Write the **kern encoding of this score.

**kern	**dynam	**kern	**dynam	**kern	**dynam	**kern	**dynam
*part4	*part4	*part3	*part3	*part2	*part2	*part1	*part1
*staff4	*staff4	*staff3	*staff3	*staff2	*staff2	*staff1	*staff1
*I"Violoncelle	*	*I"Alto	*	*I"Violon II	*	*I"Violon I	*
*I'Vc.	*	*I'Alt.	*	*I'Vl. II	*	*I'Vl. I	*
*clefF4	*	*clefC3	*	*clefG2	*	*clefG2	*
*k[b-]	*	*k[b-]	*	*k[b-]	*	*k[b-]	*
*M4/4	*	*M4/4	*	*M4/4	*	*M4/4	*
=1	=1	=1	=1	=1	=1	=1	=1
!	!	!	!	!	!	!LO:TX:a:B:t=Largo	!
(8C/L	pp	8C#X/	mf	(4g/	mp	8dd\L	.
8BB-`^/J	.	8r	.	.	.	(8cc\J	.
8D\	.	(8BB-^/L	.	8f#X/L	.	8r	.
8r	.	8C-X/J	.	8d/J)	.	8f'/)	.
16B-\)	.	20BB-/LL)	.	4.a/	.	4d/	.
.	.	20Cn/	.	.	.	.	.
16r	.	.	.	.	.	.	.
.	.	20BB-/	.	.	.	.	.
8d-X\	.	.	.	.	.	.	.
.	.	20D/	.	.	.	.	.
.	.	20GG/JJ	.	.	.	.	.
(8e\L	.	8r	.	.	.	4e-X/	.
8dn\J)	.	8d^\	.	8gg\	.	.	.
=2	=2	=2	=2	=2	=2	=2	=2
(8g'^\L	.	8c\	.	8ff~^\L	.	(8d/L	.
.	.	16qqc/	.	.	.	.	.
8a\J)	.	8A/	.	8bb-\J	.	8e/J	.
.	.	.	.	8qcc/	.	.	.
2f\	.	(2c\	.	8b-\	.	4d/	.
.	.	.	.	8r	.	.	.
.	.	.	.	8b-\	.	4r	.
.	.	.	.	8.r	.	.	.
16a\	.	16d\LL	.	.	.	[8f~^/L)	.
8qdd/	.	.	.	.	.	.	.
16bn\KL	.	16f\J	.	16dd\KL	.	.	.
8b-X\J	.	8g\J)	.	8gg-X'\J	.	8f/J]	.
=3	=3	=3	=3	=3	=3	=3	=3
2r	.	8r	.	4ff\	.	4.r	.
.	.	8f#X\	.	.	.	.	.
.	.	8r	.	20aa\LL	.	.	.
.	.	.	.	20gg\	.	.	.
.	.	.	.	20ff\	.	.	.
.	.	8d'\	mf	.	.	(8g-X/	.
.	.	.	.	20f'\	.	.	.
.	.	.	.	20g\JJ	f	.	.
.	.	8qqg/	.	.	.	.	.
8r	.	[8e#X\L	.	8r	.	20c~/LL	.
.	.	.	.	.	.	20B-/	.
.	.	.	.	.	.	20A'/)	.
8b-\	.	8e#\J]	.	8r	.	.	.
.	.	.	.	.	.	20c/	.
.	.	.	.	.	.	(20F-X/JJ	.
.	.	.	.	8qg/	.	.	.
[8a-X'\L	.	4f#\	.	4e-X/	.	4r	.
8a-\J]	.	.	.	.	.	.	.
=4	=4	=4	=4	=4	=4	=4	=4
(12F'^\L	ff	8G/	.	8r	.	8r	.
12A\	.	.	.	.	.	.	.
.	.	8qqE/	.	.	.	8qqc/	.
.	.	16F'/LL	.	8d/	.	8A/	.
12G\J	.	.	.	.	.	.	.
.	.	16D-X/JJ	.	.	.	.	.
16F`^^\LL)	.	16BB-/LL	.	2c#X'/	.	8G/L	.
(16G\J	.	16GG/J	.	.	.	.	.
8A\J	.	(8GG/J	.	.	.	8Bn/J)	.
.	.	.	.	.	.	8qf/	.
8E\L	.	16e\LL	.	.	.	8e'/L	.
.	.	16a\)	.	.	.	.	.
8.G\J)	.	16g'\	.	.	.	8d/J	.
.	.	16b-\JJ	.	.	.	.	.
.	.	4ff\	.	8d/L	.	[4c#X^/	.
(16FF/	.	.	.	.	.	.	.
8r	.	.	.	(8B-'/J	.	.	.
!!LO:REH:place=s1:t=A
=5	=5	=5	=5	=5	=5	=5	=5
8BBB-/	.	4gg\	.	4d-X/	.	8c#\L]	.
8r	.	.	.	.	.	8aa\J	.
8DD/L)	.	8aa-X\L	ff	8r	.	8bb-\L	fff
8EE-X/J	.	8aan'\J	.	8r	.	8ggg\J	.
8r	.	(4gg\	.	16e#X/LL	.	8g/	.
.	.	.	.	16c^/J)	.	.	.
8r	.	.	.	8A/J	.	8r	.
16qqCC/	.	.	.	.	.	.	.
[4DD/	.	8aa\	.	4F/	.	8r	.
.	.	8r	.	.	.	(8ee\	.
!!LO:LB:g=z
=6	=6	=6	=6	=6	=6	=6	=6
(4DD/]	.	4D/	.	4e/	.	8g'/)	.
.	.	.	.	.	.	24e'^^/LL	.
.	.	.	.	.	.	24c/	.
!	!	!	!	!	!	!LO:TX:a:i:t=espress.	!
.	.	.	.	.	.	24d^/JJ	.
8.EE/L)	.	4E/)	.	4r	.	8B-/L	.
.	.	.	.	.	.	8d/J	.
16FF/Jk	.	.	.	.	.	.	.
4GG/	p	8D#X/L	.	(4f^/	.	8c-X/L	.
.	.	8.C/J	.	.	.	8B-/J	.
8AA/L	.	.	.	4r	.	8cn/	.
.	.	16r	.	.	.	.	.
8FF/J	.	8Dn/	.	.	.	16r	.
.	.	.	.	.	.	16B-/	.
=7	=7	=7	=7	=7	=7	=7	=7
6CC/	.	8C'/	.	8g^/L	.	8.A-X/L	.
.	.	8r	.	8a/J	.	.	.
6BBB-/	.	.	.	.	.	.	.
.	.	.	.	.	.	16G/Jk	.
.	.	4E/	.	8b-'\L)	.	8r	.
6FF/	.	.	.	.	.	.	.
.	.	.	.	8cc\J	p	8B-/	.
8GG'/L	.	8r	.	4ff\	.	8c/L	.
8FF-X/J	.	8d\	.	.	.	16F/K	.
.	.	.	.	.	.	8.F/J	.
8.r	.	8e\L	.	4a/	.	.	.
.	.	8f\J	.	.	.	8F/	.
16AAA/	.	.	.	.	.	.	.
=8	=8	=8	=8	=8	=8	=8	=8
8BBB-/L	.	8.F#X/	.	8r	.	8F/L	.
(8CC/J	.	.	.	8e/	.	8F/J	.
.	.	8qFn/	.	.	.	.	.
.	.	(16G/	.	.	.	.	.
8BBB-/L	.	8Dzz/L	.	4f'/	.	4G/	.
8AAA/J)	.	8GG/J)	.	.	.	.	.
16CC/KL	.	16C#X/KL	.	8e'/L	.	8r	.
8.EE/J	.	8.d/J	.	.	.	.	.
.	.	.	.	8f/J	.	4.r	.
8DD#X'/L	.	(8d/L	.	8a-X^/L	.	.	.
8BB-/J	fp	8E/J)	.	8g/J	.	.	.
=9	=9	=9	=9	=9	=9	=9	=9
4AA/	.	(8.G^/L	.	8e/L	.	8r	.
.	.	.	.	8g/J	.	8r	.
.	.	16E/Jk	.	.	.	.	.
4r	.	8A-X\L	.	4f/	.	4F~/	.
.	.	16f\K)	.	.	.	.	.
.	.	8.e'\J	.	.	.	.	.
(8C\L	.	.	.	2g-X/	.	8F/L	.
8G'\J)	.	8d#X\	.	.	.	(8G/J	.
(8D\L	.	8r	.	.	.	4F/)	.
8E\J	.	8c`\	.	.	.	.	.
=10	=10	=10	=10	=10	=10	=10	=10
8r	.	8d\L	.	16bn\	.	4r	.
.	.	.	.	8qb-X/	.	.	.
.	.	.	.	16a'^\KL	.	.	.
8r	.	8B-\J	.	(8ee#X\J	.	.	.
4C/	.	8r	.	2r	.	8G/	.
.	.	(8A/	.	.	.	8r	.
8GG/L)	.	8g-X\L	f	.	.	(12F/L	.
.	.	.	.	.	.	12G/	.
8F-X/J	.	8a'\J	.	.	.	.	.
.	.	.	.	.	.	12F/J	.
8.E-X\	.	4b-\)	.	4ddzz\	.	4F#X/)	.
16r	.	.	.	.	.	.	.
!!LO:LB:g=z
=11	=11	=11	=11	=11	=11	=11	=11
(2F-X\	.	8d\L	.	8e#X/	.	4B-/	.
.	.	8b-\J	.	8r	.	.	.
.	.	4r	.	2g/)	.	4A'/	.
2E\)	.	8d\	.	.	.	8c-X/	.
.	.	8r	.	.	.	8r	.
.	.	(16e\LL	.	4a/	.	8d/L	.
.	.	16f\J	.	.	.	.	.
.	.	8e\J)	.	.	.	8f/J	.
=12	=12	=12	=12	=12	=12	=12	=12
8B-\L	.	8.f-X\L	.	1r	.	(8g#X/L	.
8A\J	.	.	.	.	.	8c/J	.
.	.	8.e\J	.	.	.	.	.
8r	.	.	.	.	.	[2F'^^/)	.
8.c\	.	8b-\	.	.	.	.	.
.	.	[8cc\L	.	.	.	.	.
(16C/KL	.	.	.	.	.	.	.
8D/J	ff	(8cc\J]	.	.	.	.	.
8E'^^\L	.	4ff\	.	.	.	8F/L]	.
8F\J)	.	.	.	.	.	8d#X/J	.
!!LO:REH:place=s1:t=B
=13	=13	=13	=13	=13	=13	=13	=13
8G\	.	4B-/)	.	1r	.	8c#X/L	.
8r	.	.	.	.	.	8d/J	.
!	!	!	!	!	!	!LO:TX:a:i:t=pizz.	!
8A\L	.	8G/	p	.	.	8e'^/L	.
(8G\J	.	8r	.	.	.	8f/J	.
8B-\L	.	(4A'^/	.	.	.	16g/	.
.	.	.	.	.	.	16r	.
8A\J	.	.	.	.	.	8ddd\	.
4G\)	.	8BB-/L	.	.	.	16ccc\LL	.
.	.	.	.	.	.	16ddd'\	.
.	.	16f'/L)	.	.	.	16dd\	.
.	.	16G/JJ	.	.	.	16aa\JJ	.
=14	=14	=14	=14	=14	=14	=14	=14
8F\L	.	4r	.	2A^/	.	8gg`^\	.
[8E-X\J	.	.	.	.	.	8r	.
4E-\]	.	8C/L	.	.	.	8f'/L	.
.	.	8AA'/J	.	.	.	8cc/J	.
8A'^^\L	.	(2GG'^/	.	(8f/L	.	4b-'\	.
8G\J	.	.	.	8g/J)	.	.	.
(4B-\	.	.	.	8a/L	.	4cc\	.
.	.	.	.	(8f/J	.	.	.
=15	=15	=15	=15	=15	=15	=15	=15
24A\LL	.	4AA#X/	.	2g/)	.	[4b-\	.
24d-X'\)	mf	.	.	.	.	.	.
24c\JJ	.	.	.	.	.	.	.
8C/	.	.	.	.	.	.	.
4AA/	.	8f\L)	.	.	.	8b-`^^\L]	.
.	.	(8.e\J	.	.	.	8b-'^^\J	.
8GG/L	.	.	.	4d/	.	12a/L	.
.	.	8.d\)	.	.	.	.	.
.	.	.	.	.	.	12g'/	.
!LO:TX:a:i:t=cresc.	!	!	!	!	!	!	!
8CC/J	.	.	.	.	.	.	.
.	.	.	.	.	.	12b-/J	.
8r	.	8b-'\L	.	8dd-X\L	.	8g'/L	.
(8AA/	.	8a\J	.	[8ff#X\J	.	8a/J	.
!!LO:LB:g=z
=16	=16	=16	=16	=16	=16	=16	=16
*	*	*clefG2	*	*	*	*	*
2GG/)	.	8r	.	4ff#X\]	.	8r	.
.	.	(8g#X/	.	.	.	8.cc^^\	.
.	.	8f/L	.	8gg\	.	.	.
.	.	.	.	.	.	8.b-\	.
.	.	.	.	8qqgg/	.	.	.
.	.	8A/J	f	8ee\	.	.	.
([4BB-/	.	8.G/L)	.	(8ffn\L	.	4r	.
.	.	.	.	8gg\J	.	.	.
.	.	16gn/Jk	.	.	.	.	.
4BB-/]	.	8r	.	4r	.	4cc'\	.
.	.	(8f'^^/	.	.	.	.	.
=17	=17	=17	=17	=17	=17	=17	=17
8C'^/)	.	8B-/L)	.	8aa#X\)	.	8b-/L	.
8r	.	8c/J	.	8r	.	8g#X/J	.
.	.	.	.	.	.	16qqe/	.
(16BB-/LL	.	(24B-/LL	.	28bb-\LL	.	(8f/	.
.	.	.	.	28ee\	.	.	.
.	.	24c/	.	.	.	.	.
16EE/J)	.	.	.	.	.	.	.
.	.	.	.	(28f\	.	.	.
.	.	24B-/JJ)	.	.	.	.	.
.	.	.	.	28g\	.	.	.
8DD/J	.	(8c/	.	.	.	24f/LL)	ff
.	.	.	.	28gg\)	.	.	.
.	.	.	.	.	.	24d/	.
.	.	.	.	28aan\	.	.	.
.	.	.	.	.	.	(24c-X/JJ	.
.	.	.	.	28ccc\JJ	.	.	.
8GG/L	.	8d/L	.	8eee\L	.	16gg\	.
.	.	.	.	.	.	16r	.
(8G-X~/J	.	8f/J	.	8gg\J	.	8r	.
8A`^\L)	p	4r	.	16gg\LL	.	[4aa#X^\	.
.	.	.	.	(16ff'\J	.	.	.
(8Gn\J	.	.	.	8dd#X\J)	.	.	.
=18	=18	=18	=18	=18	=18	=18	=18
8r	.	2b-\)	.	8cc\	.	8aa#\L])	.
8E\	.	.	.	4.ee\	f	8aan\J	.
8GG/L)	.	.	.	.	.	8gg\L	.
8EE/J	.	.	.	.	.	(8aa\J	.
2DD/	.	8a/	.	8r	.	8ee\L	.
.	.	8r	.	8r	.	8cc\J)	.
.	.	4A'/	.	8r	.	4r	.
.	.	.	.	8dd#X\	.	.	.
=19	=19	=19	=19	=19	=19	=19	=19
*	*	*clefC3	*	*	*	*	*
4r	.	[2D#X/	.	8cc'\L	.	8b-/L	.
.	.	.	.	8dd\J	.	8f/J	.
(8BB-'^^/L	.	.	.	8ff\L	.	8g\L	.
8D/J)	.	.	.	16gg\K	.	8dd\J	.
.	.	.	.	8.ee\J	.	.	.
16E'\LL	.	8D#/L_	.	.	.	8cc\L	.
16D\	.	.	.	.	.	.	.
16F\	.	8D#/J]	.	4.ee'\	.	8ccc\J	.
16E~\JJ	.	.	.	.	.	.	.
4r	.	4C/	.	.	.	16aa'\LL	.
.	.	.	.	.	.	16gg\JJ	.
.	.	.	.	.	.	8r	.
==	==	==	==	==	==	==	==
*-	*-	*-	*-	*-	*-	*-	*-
────────────────
Return every line of the data above that contains the string "kern".

Write the **kern encoding of this score.
**kern	**dynam	**kern	**dynam	**kern	**dynam	**kern	**dynam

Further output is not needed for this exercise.